::: Exercise inputs

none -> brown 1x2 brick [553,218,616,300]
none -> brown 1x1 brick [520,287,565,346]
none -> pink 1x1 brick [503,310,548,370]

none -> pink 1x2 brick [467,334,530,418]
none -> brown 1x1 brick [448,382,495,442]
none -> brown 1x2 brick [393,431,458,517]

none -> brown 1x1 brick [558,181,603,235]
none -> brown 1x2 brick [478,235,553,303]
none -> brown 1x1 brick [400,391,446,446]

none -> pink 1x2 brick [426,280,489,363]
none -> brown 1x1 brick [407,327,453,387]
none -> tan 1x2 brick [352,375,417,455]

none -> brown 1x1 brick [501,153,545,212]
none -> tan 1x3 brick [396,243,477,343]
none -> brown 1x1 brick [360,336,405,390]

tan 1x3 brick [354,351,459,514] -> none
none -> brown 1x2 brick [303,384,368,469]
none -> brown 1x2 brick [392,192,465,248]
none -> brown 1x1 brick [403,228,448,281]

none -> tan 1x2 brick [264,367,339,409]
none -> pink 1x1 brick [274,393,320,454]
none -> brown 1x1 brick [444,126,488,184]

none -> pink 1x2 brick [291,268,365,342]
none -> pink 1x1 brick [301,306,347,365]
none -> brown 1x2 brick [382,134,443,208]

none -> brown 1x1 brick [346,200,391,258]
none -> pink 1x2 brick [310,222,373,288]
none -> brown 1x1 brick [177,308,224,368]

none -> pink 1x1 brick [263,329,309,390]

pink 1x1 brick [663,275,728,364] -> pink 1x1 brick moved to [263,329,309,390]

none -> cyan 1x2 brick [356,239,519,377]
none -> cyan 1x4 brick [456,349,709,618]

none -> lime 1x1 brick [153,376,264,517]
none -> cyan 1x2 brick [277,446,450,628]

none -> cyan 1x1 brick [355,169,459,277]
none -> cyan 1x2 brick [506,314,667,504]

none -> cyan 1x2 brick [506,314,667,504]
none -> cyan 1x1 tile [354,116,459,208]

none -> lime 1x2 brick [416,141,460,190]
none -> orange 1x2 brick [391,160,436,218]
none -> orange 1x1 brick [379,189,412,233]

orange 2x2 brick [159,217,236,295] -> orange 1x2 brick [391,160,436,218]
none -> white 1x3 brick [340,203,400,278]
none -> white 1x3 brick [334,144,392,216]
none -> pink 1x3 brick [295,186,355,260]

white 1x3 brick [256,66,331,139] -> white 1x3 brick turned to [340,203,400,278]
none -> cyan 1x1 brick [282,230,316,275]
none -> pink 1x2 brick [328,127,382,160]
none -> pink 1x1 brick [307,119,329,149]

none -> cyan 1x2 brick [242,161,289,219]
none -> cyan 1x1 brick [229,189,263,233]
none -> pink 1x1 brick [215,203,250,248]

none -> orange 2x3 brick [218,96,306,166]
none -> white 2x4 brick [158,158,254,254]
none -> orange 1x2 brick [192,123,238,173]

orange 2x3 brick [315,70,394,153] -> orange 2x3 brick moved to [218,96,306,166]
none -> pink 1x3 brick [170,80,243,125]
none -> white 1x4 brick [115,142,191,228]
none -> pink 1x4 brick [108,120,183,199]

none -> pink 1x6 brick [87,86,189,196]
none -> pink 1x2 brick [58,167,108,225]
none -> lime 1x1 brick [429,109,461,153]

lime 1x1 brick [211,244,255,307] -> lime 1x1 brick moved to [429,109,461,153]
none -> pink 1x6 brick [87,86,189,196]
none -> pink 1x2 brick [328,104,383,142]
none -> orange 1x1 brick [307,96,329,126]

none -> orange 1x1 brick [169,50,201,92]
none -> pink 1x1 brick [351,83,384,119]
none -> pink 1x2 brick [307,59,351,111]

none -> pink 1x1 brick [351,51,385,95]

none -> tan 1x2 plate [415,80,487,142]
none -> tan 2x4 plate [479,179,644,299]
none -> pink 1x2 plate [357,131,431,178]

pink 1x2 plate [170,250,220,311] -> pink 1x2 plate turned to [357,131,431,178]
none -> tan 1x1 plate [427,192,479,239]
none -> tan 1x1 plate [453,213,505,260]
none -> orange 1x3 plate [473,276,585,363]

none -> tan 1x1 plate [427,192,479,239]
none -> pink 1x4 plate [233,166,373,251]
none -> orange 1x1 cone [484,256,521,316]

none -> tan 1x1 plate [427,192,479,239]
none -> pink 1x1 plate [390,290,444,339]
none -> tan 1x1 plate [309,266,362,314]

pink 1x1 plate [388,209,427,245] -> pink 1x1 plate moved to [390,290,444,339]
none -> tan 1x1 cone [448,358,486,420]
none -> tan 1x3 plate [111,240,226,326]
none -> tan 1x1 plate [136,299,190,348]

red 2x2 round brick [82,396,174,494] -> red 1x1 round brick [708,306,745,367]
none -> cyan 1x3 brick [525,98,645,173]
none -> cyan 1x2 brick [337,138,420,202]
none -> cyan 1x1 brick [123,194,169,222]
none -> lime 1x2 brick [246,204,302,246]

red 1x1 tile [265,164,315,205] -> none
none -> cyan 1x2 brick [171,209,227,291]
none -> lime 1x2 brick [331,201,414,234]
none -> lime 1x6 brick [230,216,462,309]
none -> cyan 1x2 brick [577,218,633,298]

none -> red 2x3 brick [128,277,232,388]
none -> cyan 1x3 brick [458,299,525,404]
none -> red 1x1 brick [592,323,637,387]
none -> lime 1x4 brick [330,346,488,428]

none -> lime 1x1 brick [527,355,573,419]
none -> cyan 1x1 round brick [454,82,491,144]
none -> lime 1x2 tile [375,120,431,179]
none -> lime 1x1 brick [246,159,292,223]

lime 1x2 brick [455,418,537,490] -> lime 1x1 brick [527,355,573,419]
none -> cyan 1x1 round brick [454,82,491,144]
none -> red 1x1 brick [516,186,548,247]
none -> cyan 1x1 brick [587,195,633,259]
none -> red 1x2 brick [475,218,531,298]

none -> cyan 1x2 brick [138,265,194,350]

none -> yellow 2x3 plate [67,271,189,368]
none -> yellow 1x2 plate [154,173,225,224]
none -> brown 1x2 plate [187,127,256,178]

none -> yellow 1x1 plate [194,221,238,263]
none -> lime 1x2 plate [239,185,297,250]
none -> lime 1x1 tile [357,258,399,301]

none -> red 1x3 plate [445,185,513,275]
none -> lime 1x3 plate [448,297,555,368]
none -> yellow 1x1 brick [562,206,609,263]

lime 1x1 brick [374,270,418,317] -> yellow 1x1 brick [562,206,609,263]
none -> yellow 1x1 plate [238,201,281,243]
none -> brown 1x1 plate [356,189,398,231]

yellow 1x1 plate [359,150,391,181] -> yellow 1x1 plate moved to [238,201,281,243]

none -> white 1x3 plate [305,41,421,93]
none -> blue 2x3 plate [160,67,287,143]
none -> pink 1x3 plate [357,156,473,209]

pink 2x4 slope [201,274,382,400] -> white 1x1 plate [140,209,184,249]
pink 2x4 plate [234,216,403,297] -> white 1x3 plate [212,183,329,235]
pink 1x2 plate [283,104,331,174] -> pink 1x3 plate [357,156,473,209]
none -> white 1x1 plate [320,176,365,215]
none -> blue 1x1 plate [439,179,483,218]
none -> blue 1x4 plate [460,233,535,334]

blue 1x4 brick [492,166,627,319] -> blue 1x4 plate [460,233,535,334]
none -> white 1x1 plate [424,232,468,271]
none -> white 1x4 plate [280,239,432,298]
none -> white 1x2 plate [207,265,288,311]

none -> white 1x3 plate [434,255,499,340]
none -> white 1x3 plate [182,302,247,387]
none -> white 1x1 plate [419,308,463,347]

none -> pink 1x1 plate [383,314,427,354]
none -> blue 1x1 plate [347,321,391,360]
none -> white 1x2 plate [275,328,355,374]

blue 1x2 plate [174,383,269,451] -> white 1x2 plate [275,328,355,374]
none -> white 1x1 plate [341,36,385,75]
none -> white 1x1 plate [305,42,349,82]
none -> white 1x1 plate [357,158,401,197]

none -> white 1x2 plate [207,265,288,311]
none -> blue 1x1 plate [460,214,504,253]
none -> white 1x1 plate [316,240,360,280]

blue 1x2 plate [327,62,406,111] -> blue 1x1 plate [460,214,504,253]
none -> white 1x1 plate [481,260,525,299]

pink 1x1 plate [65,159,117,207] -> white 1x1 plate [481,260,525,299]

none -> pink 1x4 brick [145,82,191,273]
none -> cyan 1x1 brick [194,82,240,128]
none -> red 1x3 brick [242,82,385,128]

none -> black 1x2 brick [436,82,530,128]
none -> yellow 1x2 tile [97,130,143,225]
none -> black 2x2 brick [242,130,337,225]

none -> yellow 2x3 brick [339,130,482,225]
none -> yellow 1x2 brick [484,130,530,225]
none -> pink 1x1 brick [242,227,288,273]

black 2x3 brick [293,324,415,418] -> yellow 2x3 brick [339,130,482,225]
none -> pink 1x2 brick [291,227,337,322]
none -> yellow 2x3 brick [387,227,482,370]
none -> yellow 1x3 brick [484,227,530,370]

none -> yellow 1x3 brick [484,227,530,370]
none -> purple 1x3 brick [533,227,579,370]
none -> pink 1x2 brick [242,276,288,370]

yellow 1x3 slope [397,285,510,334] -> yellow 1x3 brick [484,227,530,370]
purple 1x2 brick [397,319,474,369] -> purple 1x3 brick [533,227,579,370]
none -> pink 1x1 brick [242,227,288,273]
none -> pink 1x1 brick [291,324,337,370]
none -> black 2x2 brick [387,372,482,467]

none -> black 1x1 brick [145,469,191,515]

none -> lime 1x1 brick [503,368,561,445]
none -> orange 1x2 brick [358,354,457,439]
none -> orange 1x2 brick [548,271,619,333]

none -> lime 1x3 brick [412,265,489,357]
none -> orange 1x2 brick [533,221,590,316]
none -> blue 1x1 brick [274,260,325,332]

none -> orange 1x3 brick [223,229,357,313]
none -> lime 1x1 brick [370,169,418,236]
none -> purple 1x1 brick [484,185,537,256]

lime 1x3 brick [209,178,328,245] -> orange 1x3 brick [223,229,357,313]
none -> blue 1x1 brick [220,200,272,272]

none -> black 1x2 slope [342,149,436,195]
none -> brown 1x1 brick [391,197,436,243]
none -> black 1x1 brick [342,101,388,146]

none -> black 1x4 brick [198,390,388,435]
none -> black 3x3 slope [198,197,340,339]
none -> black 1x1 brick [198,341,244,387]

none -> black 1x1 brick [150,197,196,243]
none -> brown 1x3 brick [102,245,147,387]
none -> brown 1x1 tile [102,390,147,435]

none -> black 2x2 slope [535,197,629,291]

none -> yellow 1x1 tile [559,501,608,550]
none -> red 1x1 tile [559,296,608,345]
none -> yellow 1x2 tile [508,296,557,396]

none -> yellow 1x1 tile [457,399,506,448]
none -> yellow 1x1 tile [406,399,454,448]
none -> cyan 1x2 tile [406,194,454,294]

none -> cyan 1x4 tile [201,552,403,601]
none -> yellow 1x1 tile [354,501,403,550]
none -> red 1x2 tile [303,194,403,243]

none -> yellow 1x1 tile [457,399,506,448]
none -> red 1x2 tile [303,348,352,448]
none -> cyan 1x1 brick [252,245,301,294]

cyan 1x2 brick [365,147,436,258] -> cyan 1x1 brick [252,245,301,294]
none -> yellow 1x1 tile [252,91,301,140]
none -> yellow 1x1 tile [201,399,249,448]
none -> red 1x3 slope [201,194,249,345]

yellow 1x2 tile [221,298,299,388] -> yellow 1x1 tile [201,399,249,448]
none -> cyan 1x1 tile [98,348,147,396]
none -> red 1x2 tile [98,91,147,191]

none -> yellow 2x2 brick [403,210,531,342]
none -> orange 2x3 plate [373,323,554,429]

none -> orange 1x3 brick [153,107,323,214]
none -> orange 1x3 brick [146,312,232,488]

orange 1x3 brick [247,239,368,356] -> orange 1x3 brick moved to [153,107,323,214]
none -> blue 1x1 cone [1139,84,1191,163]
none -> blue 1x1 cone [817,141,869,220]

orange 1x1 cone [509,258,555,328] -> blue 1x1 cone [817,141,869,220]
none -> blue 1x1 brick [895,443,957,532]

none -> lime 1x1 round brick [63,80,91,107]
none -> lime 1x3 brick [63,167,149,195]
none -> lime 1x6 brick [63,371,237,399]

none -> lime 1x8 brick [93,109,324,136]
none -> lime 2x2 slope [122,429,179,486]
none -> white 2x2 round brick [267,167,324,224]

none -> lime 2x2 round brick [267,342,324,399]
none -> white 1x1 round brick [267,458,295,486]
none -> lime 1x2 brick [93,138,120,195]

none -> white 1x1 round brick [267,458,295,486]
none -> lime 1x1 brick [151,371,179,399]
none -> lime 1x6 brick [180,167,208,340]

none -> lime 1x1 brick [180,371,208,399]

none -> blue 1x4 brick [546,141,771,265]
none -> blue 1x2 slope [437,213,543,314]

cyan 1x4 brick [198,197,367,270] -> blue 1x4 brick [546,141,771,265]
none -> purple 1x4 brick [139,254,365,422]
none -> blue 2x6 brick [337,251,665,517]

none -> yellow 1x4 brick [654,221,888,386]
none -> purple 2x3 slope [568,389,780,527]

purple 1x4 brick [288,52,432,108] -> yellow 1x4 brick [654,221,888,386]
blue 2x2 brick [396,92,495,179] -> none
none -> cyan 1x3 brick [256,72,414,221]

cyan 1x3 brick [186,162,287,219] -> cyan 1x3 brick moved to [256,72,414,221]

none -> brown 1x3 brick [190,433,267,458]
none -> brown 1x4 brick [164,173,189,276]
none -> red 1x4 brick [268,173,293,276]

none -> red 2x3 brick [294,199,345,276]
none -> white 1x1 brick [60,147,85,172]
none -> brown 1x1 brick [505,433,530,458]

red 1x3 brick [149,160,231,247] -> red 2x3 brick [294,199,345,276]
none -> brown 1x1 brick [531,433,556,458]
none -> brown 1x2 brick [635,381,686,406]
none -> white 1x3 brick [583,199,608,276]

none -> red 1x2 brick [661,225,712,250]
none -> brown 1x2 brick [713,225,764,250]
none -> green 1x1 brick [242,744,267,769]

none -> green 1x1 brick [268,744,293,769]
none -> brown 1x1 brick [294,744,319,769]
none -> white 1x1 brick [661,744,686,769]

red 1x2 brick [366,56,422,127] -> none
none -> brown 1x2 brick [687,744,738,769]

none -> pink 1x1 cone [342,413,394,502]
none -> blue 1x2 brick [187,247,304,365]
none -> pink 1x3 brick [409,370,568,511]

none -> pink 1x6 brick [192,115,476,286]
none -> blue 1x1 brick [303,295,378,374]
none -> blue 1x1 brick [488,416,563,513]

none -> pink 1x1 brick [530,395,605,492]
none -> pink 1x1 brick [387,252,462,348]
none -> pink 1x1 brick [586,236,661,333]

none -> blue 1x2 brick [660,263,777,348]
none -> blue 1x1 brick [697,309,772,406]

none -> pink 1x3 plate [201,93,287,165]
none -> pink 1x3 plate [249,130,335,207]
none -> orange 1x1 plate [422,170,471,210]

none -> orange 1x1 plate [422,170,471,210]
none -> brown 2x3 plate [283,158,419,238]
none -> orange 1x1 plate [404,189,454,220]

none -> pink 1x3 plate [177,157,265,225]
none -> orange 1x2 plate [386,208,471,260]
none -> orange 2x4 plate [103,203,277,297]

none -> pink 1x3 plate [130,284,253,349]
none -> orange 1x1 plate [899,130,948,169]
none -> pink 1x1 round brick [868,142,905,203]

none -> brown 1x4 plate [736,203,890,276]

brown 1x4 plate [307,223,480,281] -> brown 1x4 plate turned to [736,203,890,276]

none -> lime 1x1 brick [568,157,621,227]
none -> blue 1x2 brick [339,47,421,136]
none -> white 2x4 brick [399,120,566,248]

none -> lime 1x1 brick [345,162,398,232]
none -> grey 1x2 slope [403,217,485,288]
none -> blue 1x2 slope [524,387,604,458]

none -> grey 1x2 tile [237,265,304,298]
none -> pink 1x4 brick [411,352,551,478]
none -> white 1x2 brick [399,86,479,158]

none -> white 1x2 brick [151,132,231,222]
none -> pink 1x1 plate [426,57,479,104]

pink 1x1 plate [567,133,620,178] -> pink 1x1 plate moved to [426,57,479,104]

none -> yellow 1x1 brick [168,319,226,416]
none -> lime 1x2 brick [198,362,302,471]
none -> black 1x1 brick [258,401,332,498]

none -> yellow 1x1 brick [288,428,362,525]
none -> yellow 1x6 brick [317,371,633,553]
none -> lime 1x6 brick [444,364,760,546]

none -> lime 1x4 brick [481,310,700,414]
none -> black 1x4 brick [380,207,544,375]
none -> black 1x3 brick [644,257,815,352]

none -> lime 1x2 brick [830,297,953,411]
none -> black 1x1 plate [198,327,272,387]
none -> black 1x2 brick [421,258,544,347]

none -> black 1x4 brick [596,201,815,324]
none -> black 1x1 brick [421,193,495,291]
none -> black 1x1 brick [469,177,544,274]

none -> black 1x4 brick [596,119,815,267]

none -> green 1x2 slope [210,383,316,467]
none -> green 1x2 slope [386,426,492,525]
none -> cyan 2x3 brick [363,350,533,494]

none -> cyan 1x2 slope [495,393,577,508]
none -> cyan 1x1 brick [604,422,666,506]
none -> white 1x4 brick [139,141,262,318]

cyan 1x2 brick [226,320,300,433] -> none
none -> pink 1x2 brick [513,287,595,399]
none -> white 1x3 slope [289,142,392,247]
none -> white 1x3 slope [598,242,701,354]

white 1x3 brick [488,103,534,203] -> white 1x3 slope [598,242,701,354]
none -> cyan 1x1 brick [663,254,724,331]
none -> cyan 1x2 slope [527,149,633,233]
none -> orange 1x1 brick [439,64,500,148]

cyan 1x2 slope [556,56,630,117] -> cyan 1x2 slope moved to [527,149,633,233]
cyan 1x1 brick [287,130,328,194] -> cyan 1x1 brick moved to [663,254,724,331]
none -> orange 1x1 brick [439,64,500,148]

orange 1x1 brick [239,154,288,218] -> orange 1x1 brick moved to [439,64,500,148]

::::::

Exercise goal: Each line above with the word "cone" needs to be copied.

Answer box:
none -> orange 1x1 cone [484,256,521,316]
none -> tan 1x1 cone [448,358,486,420]
none -> blue 1x1 cone [1139,84,1191,163]
none -> blue 1x1 cone [817,141,869,220]
orange 1x1 cone [509,258,555,328] -> blue 1x1 cone [817,141,869,220]
none -> pink 1x1 cone [342,413,394,502]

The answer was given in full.